══ GIVEN DATA

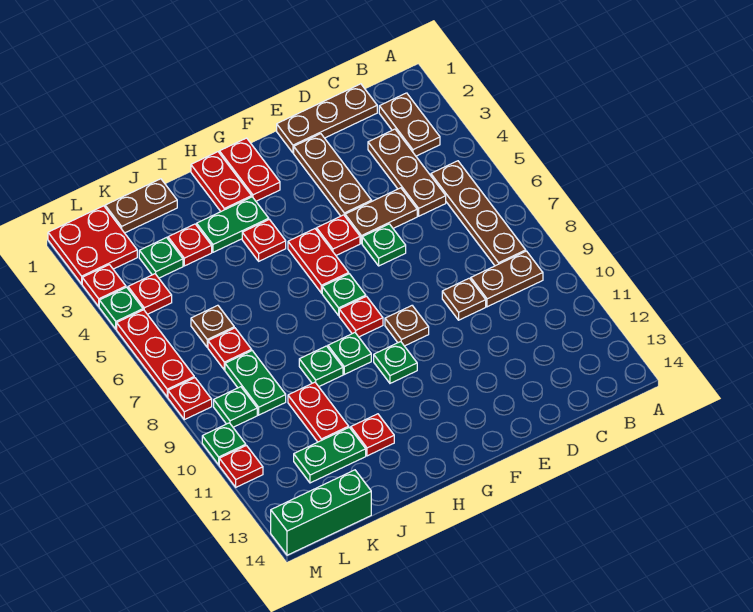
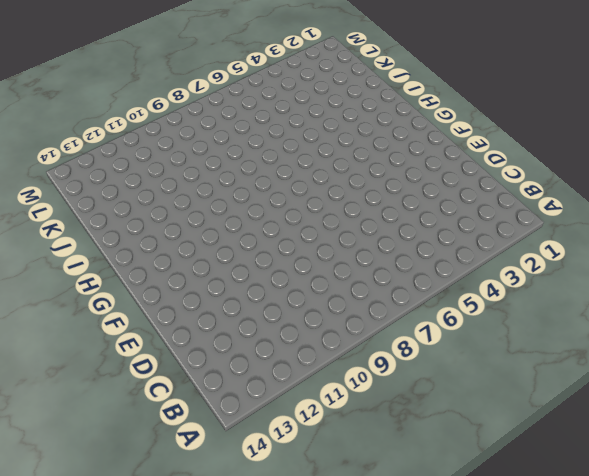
none -> brown plate B2:B3 level 1
none -> brown plate B5:B8 level 1
none -> brown plate B9:C9 level 1
none -> brown plate C1:E1 level 1

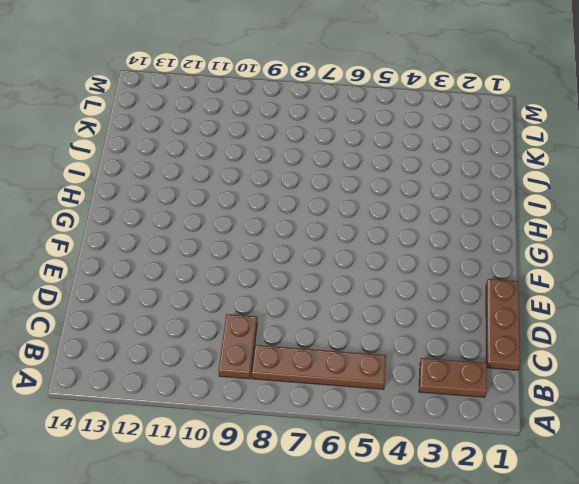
none -> brown plate C3:C5 level 1
none -> brown plate D5:E5 level 1
none -> brown plate D9 level 1
none -> brown plate E2:E4 level 1

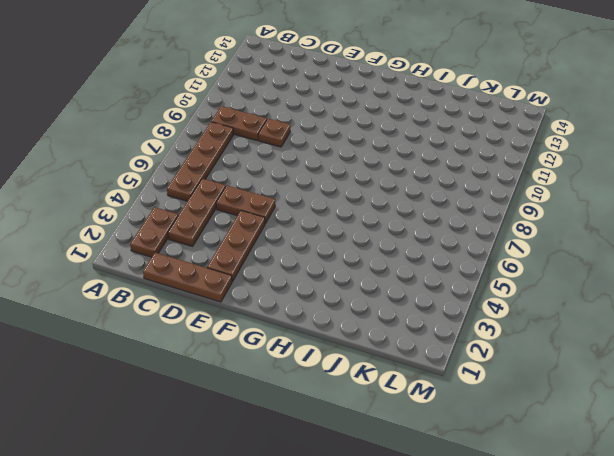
none -> green plate E6 level 1
none -> red plate F5 level 1
none -> brown plate F9 level 1
none -> red plate G1:G2 level 1

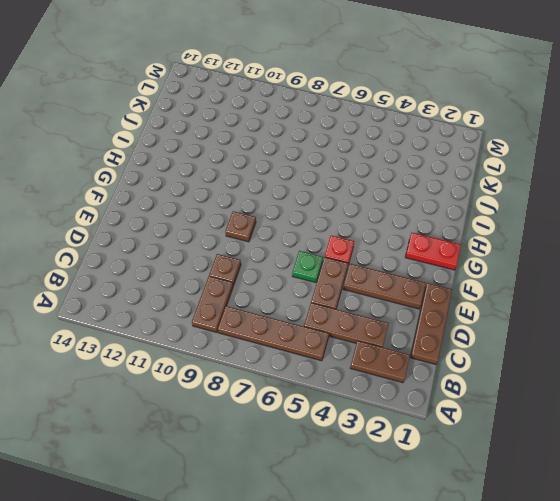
none -> red plate G5:G6 level 1
none -> green plate G7 level 1
none -> red plate G8 level 1
none -> green plate G10 level 1

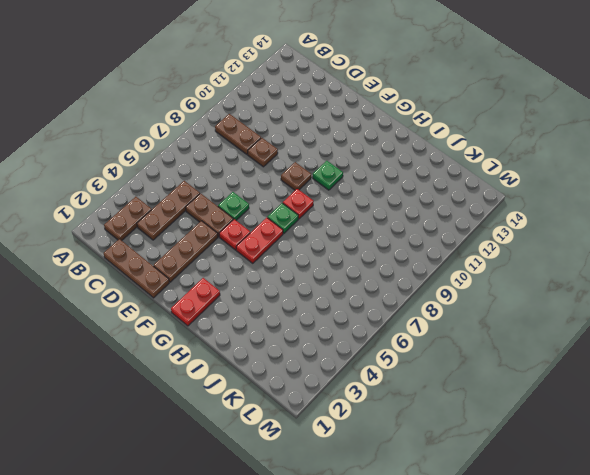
none -> brown plate B5:B8 level 1
none -> red plate H1:H2 level 1
none -> green plate H3:I3 level 1
none -> red plate H4 level 1

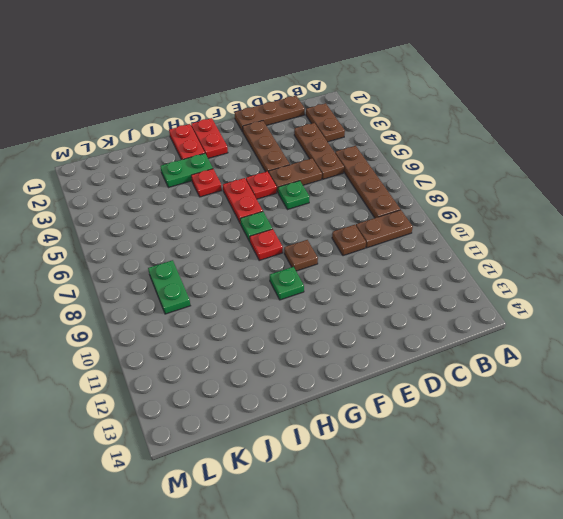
none -> green plate H9 level 1
none -> green plate I9 level 1
none -> red plate I12 level 1
none -> brown plate J1:K1 level 1

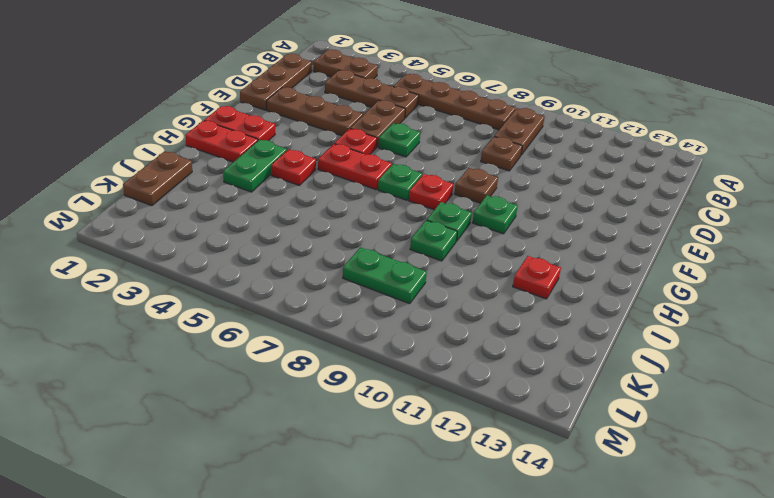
none -> red plate J3 level 1
none -> red plate J10:J11 level 1
none -> green plate J12:K12 level 1
none -> green plate K3 level 1

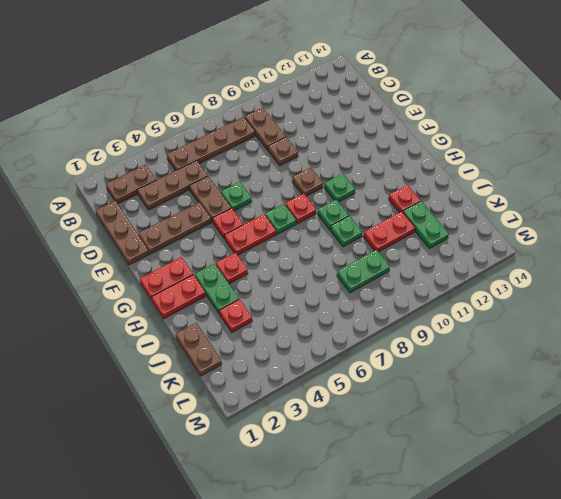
none -> green plate K3 level 1
none -> brown plate K6 level 1
none -> red plate K7 level 1
none -> green brick K14:M14 level 1

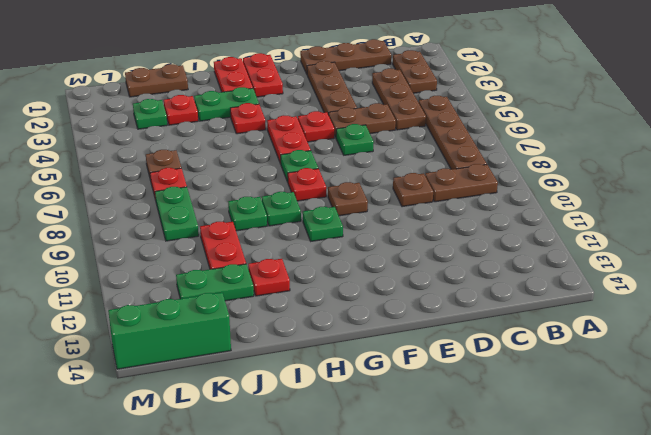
none -> red plate L1:M2 level 1
none -> red plate L4 level 1
none -> green plate L9 level 1
none -> red plate M3 level 1

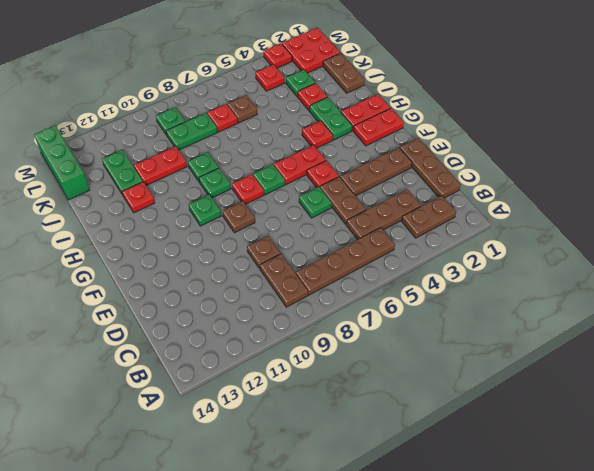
none -> green plate M4 level 1
none -> red plate M5:M7 level 1
none -> red plate M8 level 1
none -> green plate M10 level 1

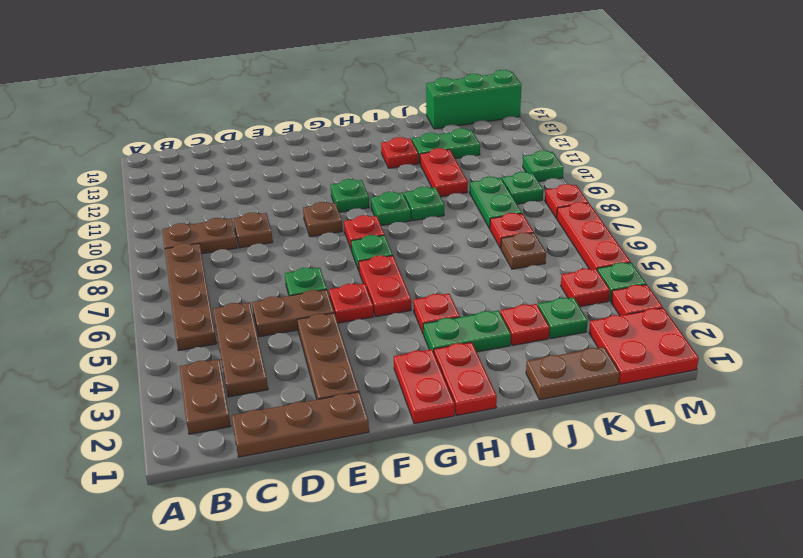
none -> red plate M11 level 1

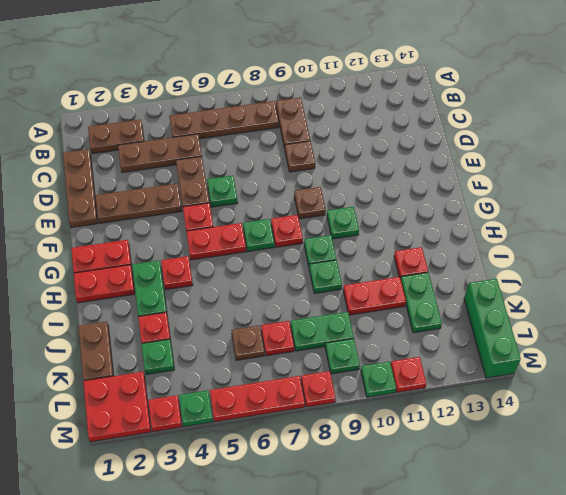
none -> red plate L4 level 1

════

ASSIGNMENT » The entries are to be restated word for word, and no picture should appear in the copy.

RESULT OF THIS TASK »
none -> brown plate B2:B3 level 1
none -> brown plate B5:B8 level 1
none -> brown plate B9:C9 level 1
none -> brown plate C1:E1 level 1

none -> brown plate C3:C5 level 1
none -> brown plate D5:E5 level 1
none -> brown plate D9 level 1
none -> brown plate E2:E4 level 1

none -> green plate E6 level 1
none -> red plate F5 level 1
none -> brown plate F9 level 1
none -> red plate G1:G2 level 1

none -> red plate G5:G6 level 1
none -> green plate G7 level 1
none -> red plate G8 level 1
none -> green plate G10 level 1

none -> brown plate B5:B8 level 1
none -> red plate H1:H2 level 1
none -> green plate H3:I3 level 1
none -> red plate H4 level 1

none -> green plate H9 level 1
none -> green plate I9 level 1
none -> red plate I12 level 1
none -> brown plate J1:K1 level 1

none -> red plate J3 level 1
none -> red plate J10:J11 level 1
none -> green plate J12:K12 level 1
none -> green plate K3 level 1

none -> green plate K3 level 1
none -> brown plate K6 level 1
none -> red plate K7 level 1
none -> green brick K14:M14 level 1

none -> red plate L1:M2 level 1
none -> red plate L4 level 1
none -> green plate L9 level 1
none -> red plate M3 level 1

none -> green plate M4 level 1
none -> red plate M5:M7 level 1
none -> red plate M8 level 1
none -> green plate M10 level 1

none -> red plate M11 level 1

none -> red plate L4 level 1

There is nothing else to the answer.